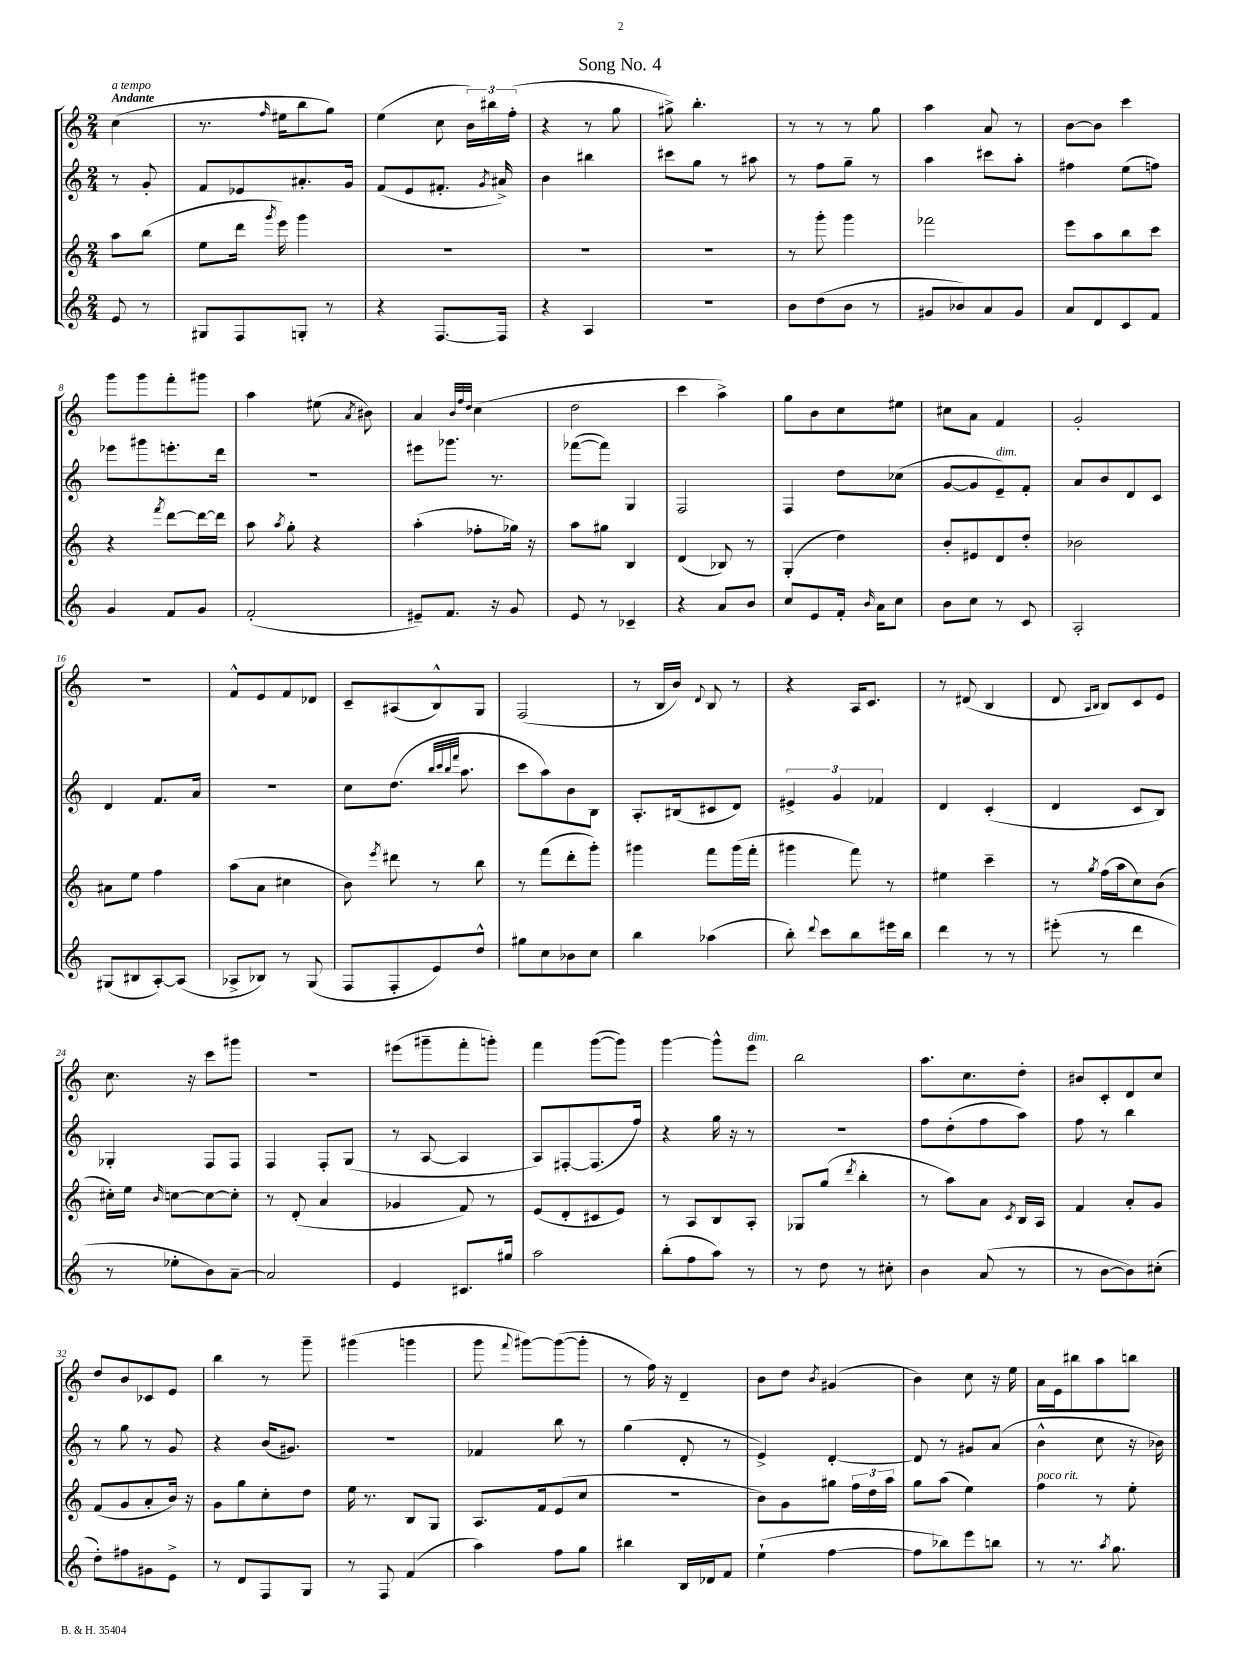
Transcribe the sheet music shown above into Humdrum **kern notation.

**kern	**kern	**kern	**kern
*part4	*part3	*part2	*part1
*staff4	*staff3	*staff2	*staff1
*clefG2	*clefG2	*clefG2	*clefG2
*k[]	*k[]	*k[]	*k[]
*M2/4	*M2/4	*M2/4	*M2/4
=	=	=	=
!	!	!	!LO:TX:a:B:t=Andante
!	!	!	!LO:TX:a:i:t=a tempo
8e/	8aa\L	8r	(4cc\
8r	(8bb\J	8g'/	.
=1	=1	=1	=1
8G#X/L	8ee\L	8f/L	8.r
8F/	16ddd\Jk	8e-X/	.
.	8qggg/	.	16qqff/
.	16eee\)	.	16ee#X\KL
8Gn'/J	4ggg\	8.a#X'/	8bb\
8r	.	.	8gg\J)
.	.	16g/Jk	.
=2	=2	=2	=2
4r	2r	(8f/L	(4ee\
.	.	8e/	.
[8.F/L	.	8.f#X'/J	8cc\
.	.	.	24b\LL)
.	.	.	24bb#X\
.	.	8qg/	.
16F/Jk]	.	16a#X^/)	.
.	.	.	(24ff'\JJ
=3	=3	=3	=3
4r	2r	4b\	4r
4A/	.	4bb#X\	8r
.	.	.	8gg\
=4	=4	=4	=4
2r	2r	8ccc#X\L	8gg#X^\)
.	.	8gg\J	4.bb'\
.	.	8r	.
.	.	8aa#X\	.
=5	=5	=5	=5
8b\L	8r	8r	8r
(8dd\	8ggg'\	8ff\L	8r
8b\J	4ggg\	8gg~\J	8r
8r	.	8r	8gg\
=6	=6	=6	=6
8g#X/L	2fff-X\	4aa\	4aa\
8b-X/)	.	.	.
8a/	.	8ccc#X\L	8a/
8g#/J	.	8aa'\J	8r
=7	=7	=7	=7
8a/L	8eee\L	4ff#X\	[8b\L
8d/	8aa\	.	8b\J]
8c/	8bb\	(8ee\L	4ccc\
8f/J	8ccc\J	8ffn\J)	.
!!LO:LB:g=z
=8	=8	=8	=8
4g/	4r	8eee-X\L	8ggg\L
.	.	8ggg#X\	8ggg\
.	8qfff/	.	.
8f/L	[8ddd\L	8.eeen'\	8fff'\
8g/J	16ddd\L_	.	8ggg#X\J
.	16ddd\JJ]	16ddd\Jk	.
=9	=9	=9	=9
(2f'/	8aa\	2r	4aa\
.	8qaa/	.	.
.	8gg'\	.	.
.	4r	.	(8ee#X\
.	.	.	8qa/
.	.	.	8b#X\)
=10	=10	=10	=10
8e#X~/L)	(4aa'\	8eee#X\L	4a/
8.f/J	.	8.ggg-X\J	.
.	.	.	32qqb/LLL
.	.	.	32qqff/
.	.	.	32qqdd/JJJ
.	8ff-X'\L	.	(4cc\
16r	.	8.r	.
8g/	16gg-X\Jk)	.	.
.	16r	.	.
=11	=11	=11	=11
8e/	8aa\L	([8fff-X\L	2dd\
8r	8gg#X\J	8fff-\J])	.
4c-X~/	4B/	4G/	.
=12	=12	=12	=12
4r	(4d/	2F/	4ccc\
8a/L	8B-X/)	.	4aa^\)
8b/J	8r	.	.
=13	=13	=13	=13
8cc/L	(4G'/	4F/	8gg\L
8e/	.	.	8b\
16f'/Jk	4dd\)	8dd\L	8cc\
16qqb/	.	.	.
16a\KL	.	.	.
8cc\J	.	(8cc-X\J	8ee#X\J
=14	=14	=14	=14
8b\L	8b'/L	[8g/L	8cc#X\L
8cc\J	8e#X/	8g/]	8a\J
!	!	!LO:TX:a:i:t=dim.	!
8r	8d/	8e~/)	4f/
8c/	8dd'/J	8f'/J	.
=15	=15	=15	=15
2A'/	2b-X\	8a/L	2g'/
.	.	8b/	.
.	.	8d/	.
.	.	8c/J	.
!!LO:LB:g=z
=16	=16	=16	=16
(8G#X/L	8a#X\L	4d/	2r
8B#X/	8ee\J	.	.
[8A'/)	4ff\	8.f/L	.
(8A/J]	.	.	.
.	.	16a/Jk	.
=17	=17	=17	=17
8A-X^/L	(8aa\L	2r	8f^^/L
8B-X/J)	8a\J	.	8e/
8r	4cc#X\	.	8f/
(8G/	.	.	8d-X/J
=18	=18	=18	=18
8F/L	8b\)	8cc\L	8c~/L
.	8qeee/	.	.
8F'/	8ddd#X\	(8.dd\J	(8A#X/
8e/)	8r	.	8B^^/)
.	.	32qqbb/LLL	.
.	.	32qqccc/	.
.	.	32qqbb/	.
.	.	32qqfff/JJJ	.
.	.	8.aa\	.
8dd^^/J	8bb\	.	8G/J
=19	=19	=19	=19
8gg#X\L	8r	8ccc\L	(2F/
8cc\	(8fff\L	8aa\)	.
8b-X\	8ddd'\	8b\	.
8cc\J	8ggg'\J)	8B\J	.
=20	=20	=20	=20
4bb\	4ggg#X\	8.A'/L	8r
.	.	.	16B/LL
.	.	(16B#X/k	16b/JJ)
.	.	.	8qqd/
(4aa-X\	8fff\L	8c#X/	8B/
.	(16ggg#\L	8d/J)	8r
.	16fff'\JJ	.	.
=21	=21	=21	=21
8bb'\)	4ggg#X\	6e#X^/	4r
8qqddd/	.	.	.
8ccc\L	.	.	.
.	.	6g/	.
8bb\	8fff\)	.	16A/KL
.	.	.	8.c/J
.	.	6f-X/	.
16eee#X\L	8r	.	.
16bb\JJ	.	.	.
=22	=22	=22	=22
4ddd\	4ee#X\	4d/	8r
.	.	.	(8d#X/
8r	4ccc~\	(4c'/	4B/
8r	.	.	.
=23	=23	=23	=23
(8eee#X'\	8r	4d/	8d/
.	.	.	16qqA/LL
.	8qgg/	.	16qqB/JJ
8r	(16ff\LL	.	8B/L)
.	16aa\J	.	.
4ddd\	8cc\)	8c/L	8c/
.	(8b\J	8B/J)	8e/J
!!LO:LB:g=z
=24	=24	=24	=24
8r	16cc#X'\LL)	4G-X'/	8.cc\
.	16ee\JJ	.	.
.	16qqb/	.	.
8ee-X'\L	[8ccn\L	.	.
.	.	.	16r
8b\)	8cc\_	8F/L	8ccc\L
[8a~\J	8cc'\J]	8F/J	8ggg#X\J
=25	=25	=25	=25
2a/]	8r	4F/	2r
.	(8d'/	.	.
.	4a/	8F'/L	.
.	.	(8G/J	.
=26	=26	=26	=26
4e/	4g-X/	8r	(8eee#X\L
.	.	[8A/	8ggg#X~\
8.c#X/L	8f/)	4A/]	8fff'\
.	8r	.	8gggn'\J)
16gg#X/Jk	.	.	.
=27	=27	=27	=27
2aa\	(8e/L	8A/L)	4fff\
.	8d'/	[8F#X'/	.
.	8c#X/	(8.F#/]	([8ggg\L
.	8e/J)	.	8ggg\J])
.	.	16ff/Jk)	.
=28	=28	=28	=28
(8bb'\L	8r	4r	[4ggg\
8ff\	8A/L	.	.
8aa\J)	8B/	16gg\	8ggg^^\L]
.	.	16r	.
!	!	!	!LO:TX:a:i:t=dim.
8r	8A'/J	8r	8eee\J
=29	=29	=29	=29
8r	8G-X/L	2r	2bb\
8dd\	(8gg/J	.	.
.	8qddd/	.	.
8r	4bb'\	.	.
8cc#X'\	.	.	.
=30	=30	=30	=30
4b\	8r	8ff\L	8.aa\L
.	8aa\L)	(8dd'\	.
.	.	.	8.cc\
(8a/	8a\J	8ff\	.
.	8qc/	.	.
8r	16B/LL	8aa\J)	8dd'\J
.	16A/JJ	.	.
=31	=31	=31	=31
8r	4f/	8ff\	8b#X/L
[8b\L	.	8r	8c'/
8b\])	8a'/L	4bb\	8d/
(8cc#X'\J	8g/J	.	8cc/J
!!LO:LB:g=z
=32	=32	=32	=32
8dd'\L)	(8f/L	8r	8dd/L
8ff#X\	8g/	8gg\	8b/
8g#X\	8a'/	8r	8c-X/
8e^\J	16b/Jk)	8g/	8e/J
.	16r	.	.
=33	=33	=33	=33
8r	8g\L	4r	4bb\
8d/L	8gg\	.	.
8F/	8cc'\	(16b/KL	8r
.	.	8.g#X/J)	.
8G/J	8dd\J	.	8ggg~\
=34	=34	=34	=34
8r	16ee\	2r	(4ggg#X\
.	8.r	.	.
8F/	.	.	.
(4f/	8B/L	.	4gggn\
.	8G/J	.	.
=35	=35	=35	=35
4aa\)	8.A/L	4f-X/	8ggg\
.	.	.	8qqfff/
.	.	.	[8ggg#X\L)
.	16f/k	.	.
8ff\L	(8e/	8bb\	(8ggg#\_
8gg\J	8cc/J	8r	8ggg#'\J]
=36	=36	=36	=36
4bb#X\	2r	(4gg\	8r
.	.	.	16ff\)
.	.	.	16r
16B/LL	.	8d'/	4d~/
16d-X/J	.	.	.
8f/J	.	8r	.
=37	=37	=37	=37
(4ee`\	8b\L)	4e^/)	8b\L
.	8g\	.	8dd\J
.	.	.	8qb/
[4ff\	8gg#X\J	[4d'/	(4g#X/
.	24ff\LL	.	.
.	24dd\	.	.
.	24aa\JJ	.	.
=38	=38	=38	=38
8ff\L]	8gg\L	8d/]	4b\)
8bb-X\)	(8aa\J	8r	.
8eee\	4ee\)	8g#X/L	8cc\
8bbn\J	.	(8a/J	16r
.	.	.	16ee\
=39	=39	=39	=39
!	!LO:TX:a:i:t=poco rit.	!	!
8r	4ff\	4b^^\	16a\LL
.	.	.	16e\J
8.r	.	.	8bb#X\
.	8r	8cc\	8aa\
8qaa/	.	.	.
8.gg\	.	.	.
.	8ee'\	16r	8bbn\J
.	.	16b-X\)	.
==	==	==	==
*-	*-	*-	*-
───
» **EXERCISE DETAILS**
Identify each line in the rows above that contains the string "kern", matching case exactly, and copy those lines out.

» **FINAL RESULT**
Transcribe the sheet music shown above into Humdrum **kern notation.
**kern	**kern	**kern	**kern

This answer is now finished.